• **PROVIDED DATA**
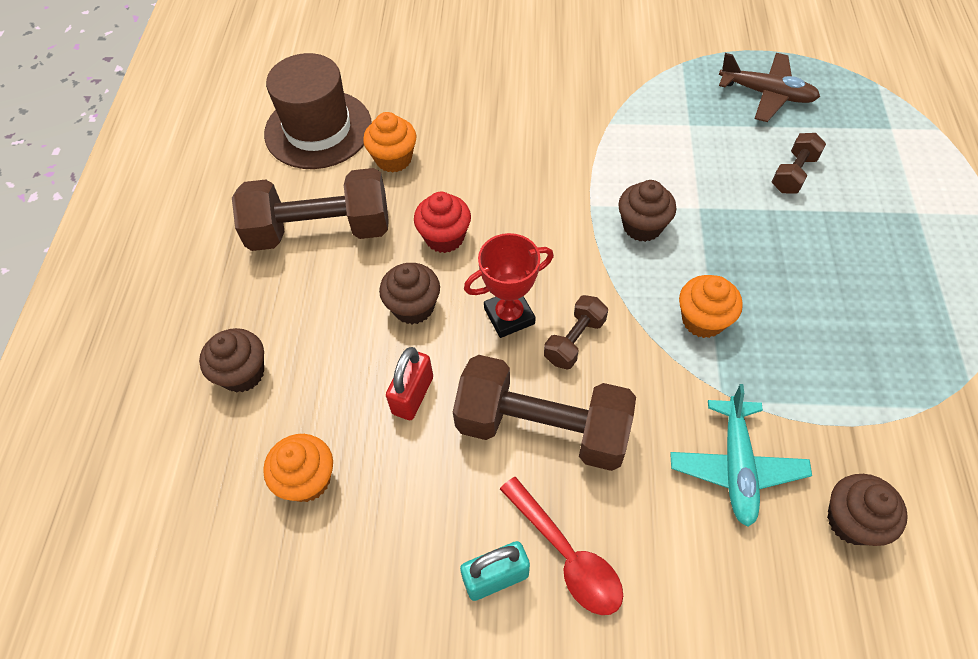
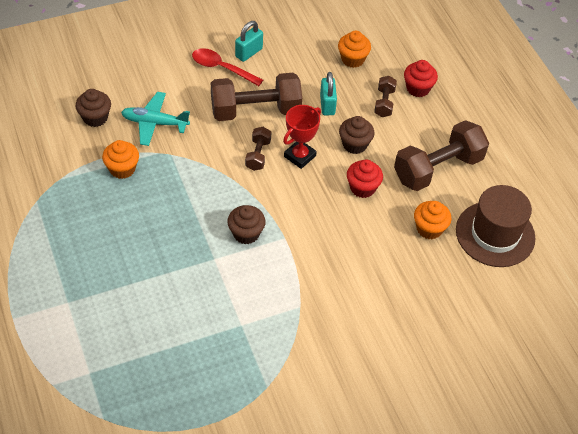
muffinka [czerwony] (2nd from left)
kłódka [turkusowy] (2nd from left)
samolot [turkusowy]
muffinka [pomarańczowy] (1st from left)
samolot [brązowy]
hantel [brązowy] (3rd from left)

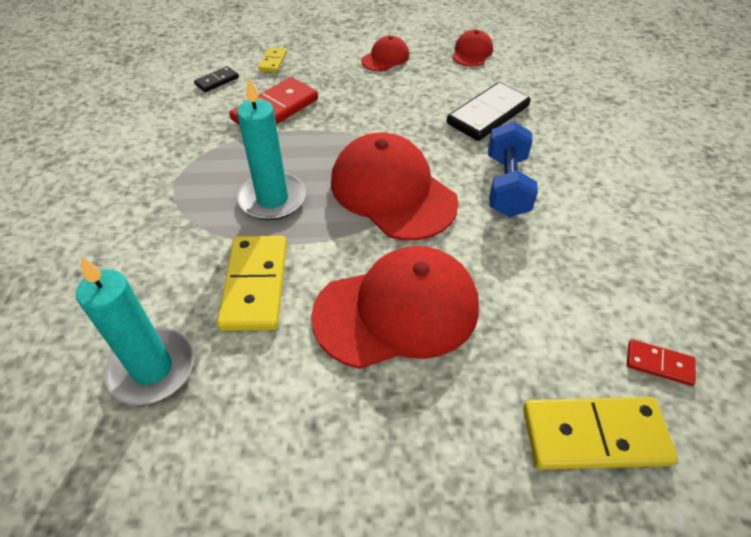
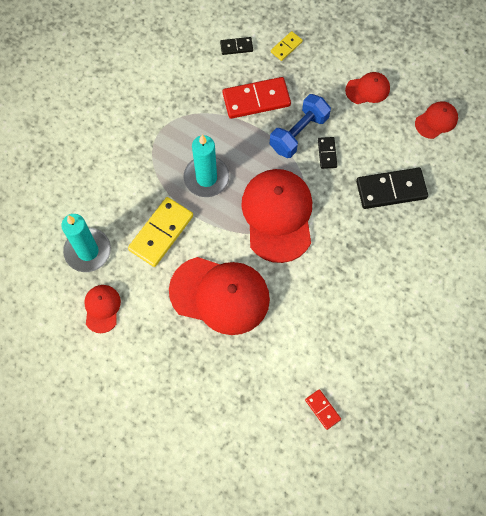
hantel [niebieski]
kostka domina [żółty] (3rd from left in the first image)
czapka [czerwony] (1st from left)
kostka domina [czarny] (2nd from left)

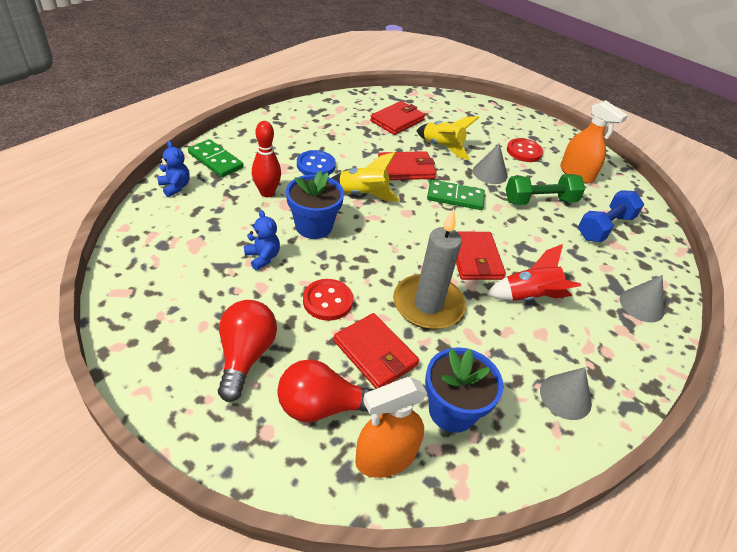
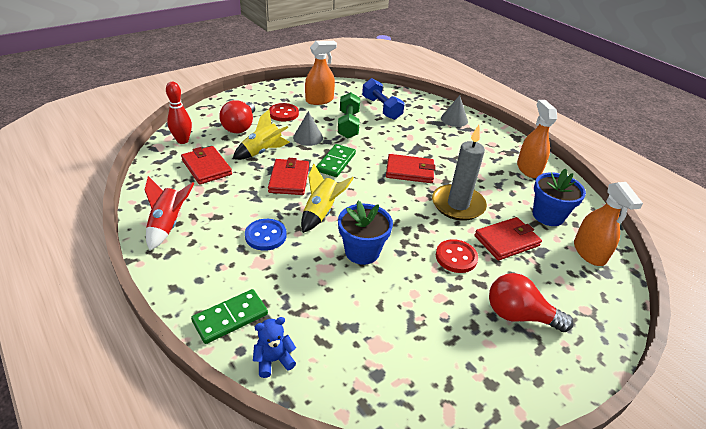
miś [niebieski] (2nd from left in the first image)
kręgiel [czerwony]
żarówka [czerwony] (1st from left)
rakieta [czerwony]
spryskiwacz [pomarańczowy] (2nd from left)

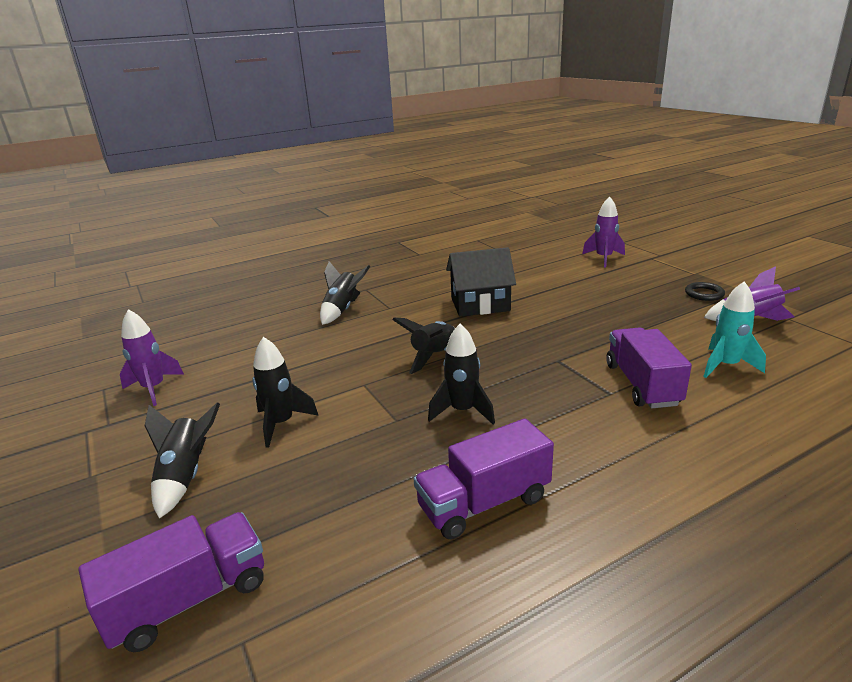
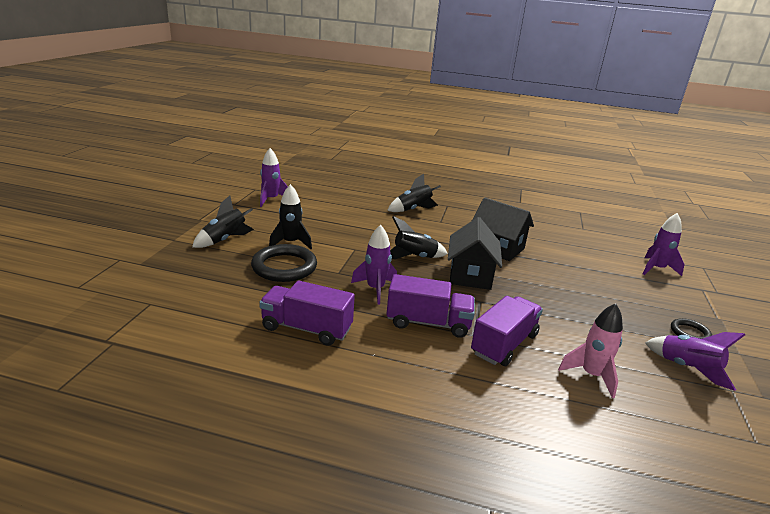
ciężarówka [fioletowy] (2nd from left)
rakieta [fioletowy] (2nd from left)
rakieta [różowy]
pierścień [czarny] (1st from left)
domek [czarny] (1st from left)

• **EXERCISE INSTRUCTIONS**
Without reproducing any picture, repeat exactly the lines from the one containing "kostka domina [czarny] (2nd from left)" through the last line of the material above, both ends included.

• **REPLY**
kostka domina [czarny] (2nd from left)

miś [niebieski] (2nd from left in the first image)
kręgiel [czerwony]
żarówka [czerwony] (1st from left)
rakieta [czerwony]
spryskiwacz [pomarańczowy] (2nd from left)

ciężarówka [fioletowy] (2nd from left)
rakieta [fioletowy] (2nd from left)
rakieta [różowy]
pierścień [czarny] (1st from left)
domek [czarny] (1st from left)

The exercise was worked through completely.